Required action:
Every line below must be reproduced exactly; no pictures are to be included.

Information:
- - - - - - -

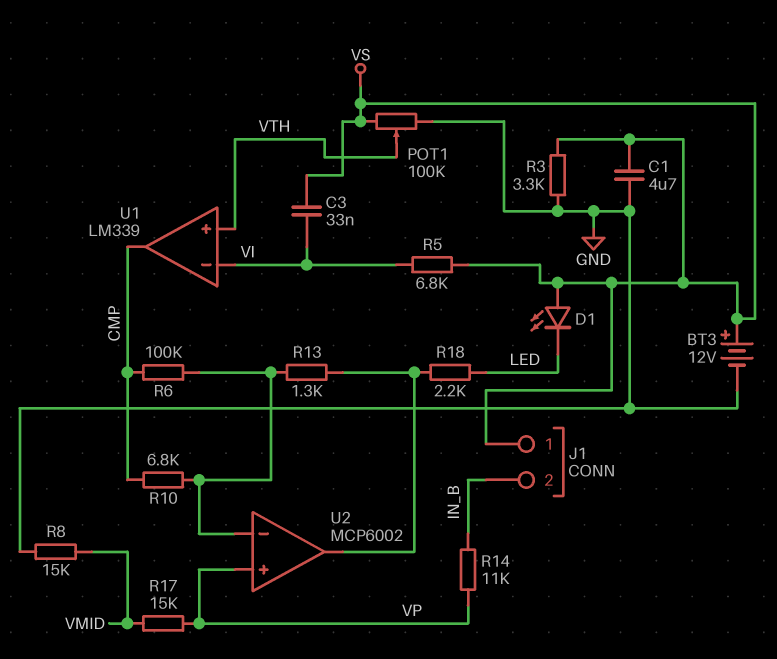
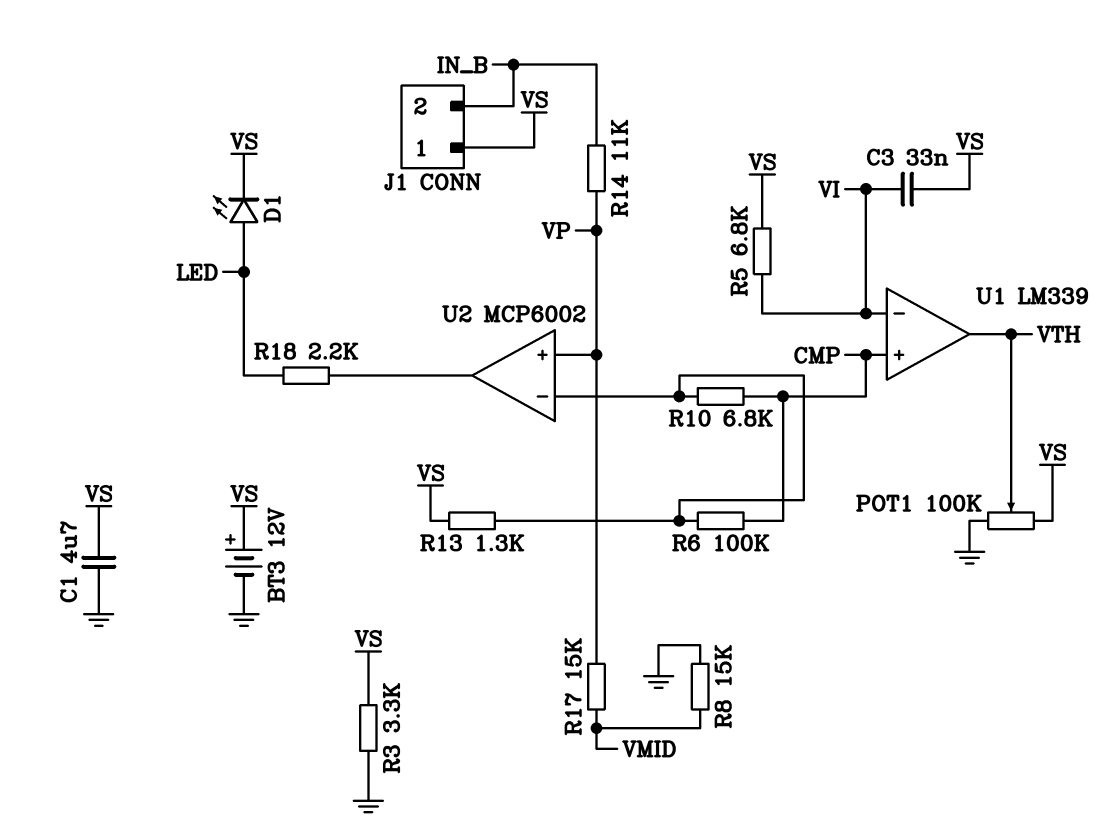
D1: LED (A VS, K LED) -> LED (A LED, K VS)
R13: 1.3k (U2/in-, U2/out) -> 1.3k (U2/in-, VS)
U1 pin in+: VTH -> CMP
U1 pin out: CMP -> VTH

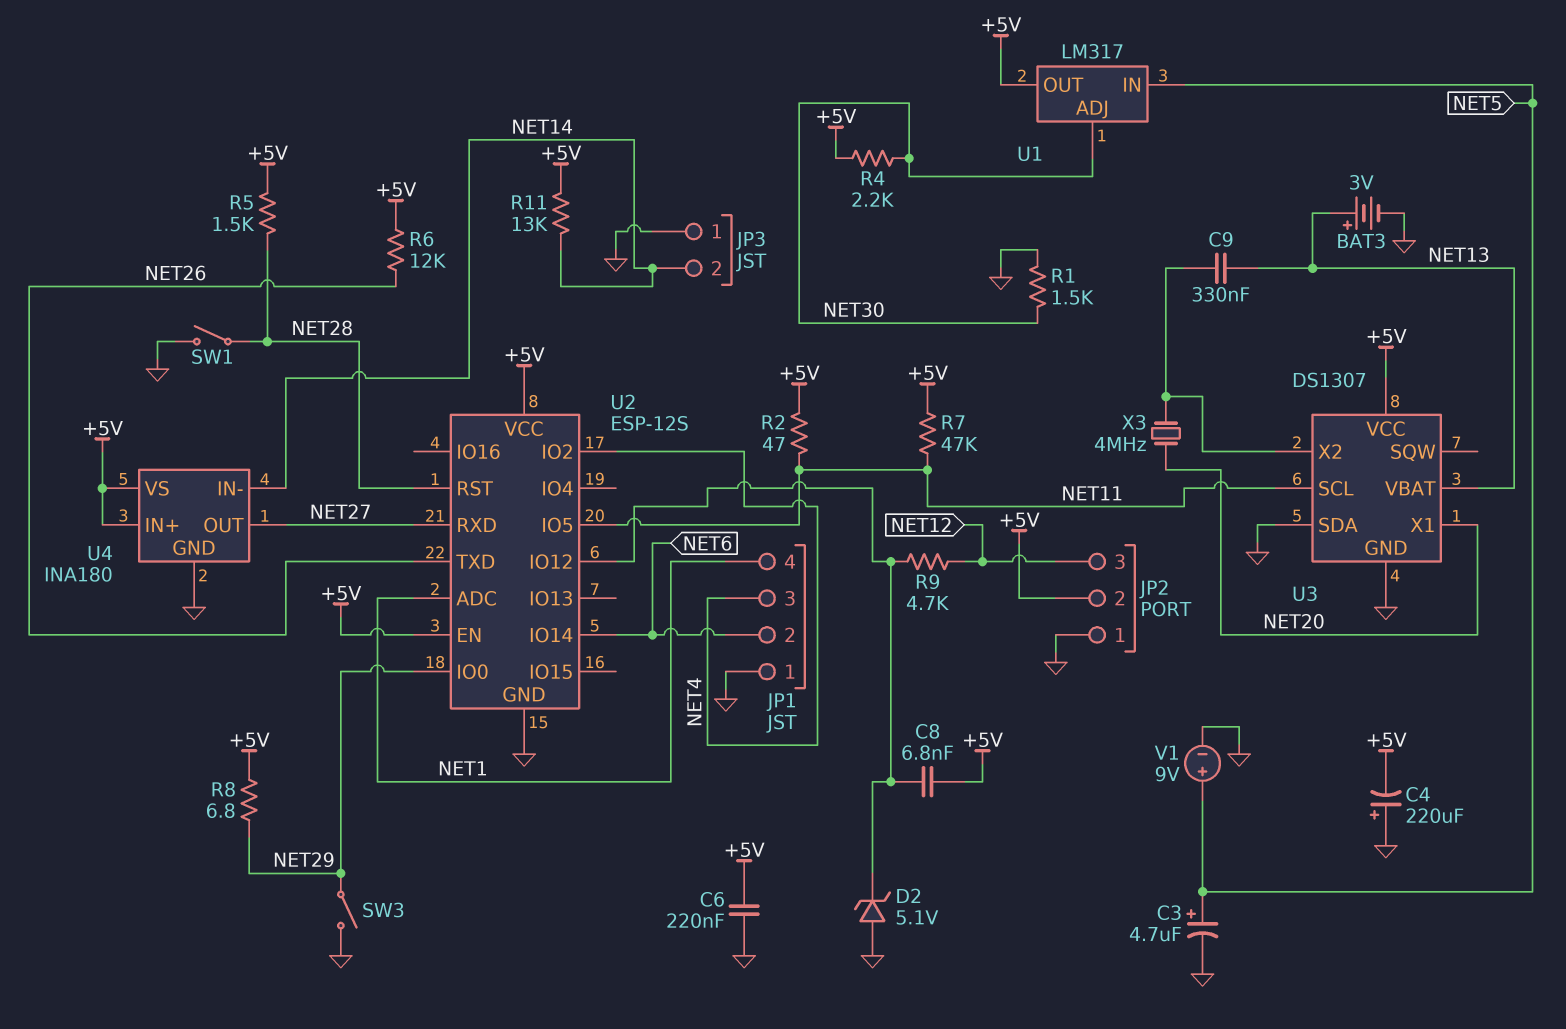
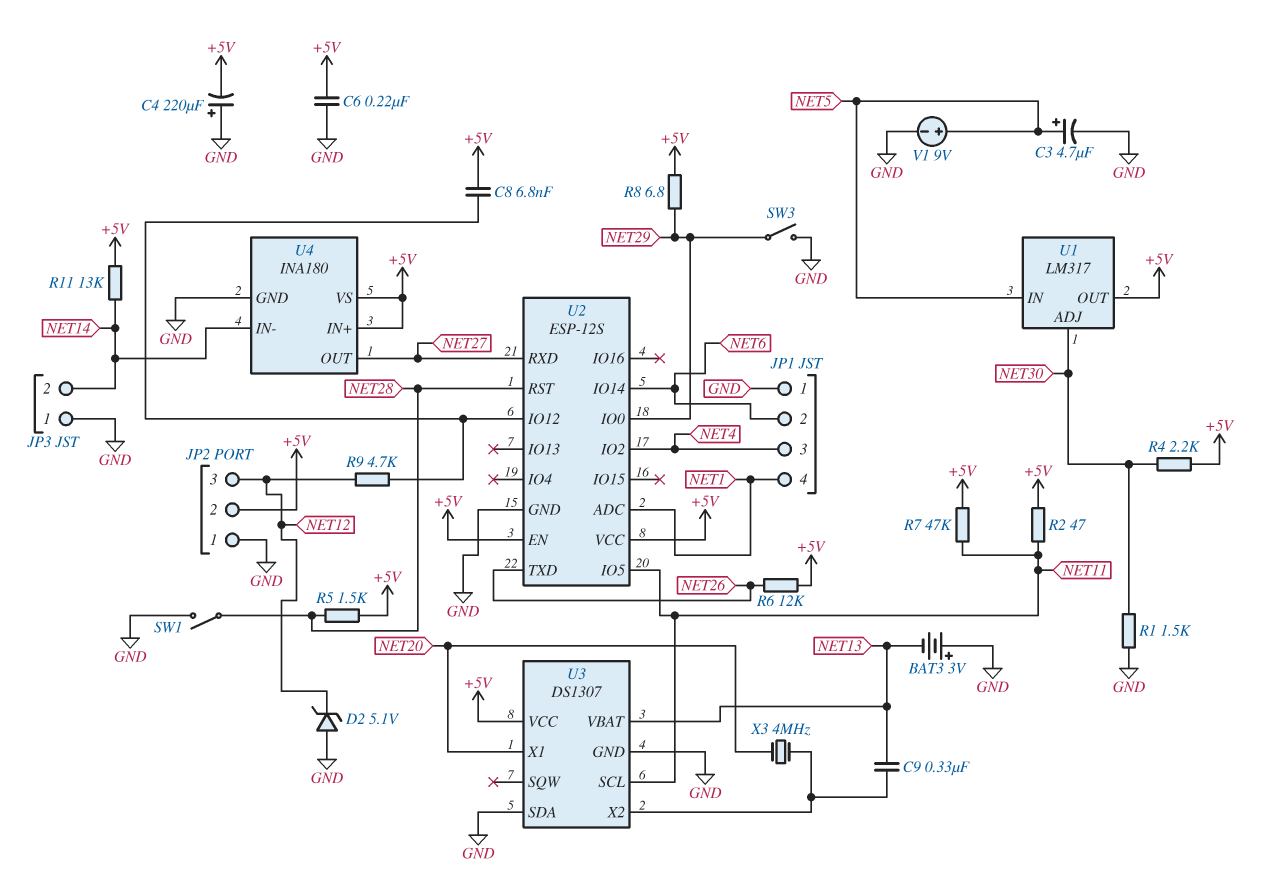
BAT3: 3V (plus NET13, minus GND) -> 3V (plus GND, minus NET13)
D2: zener 5.1V (A GND, K U2/IO12) -> zener 5.1V (A GND, K NET12)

- - - - - - -

Solution for this problem:
D1: LED (A VS, K LED) -> LED (A LED, K VS)
R13: 1.3k (U2/in-, U2/out) -> 1.3k (U2/in-, VS)
U1 pin in+: VTH -> CMP
U1 pin out: CMP -> VTH

BAT3: 3V (plus NET13, minus GND) -> 3V (plus GND, minus NET13)
D2: zener 5.1V (A GND, K U2/IO12) -> zener 5.1V (A GND, K NET12)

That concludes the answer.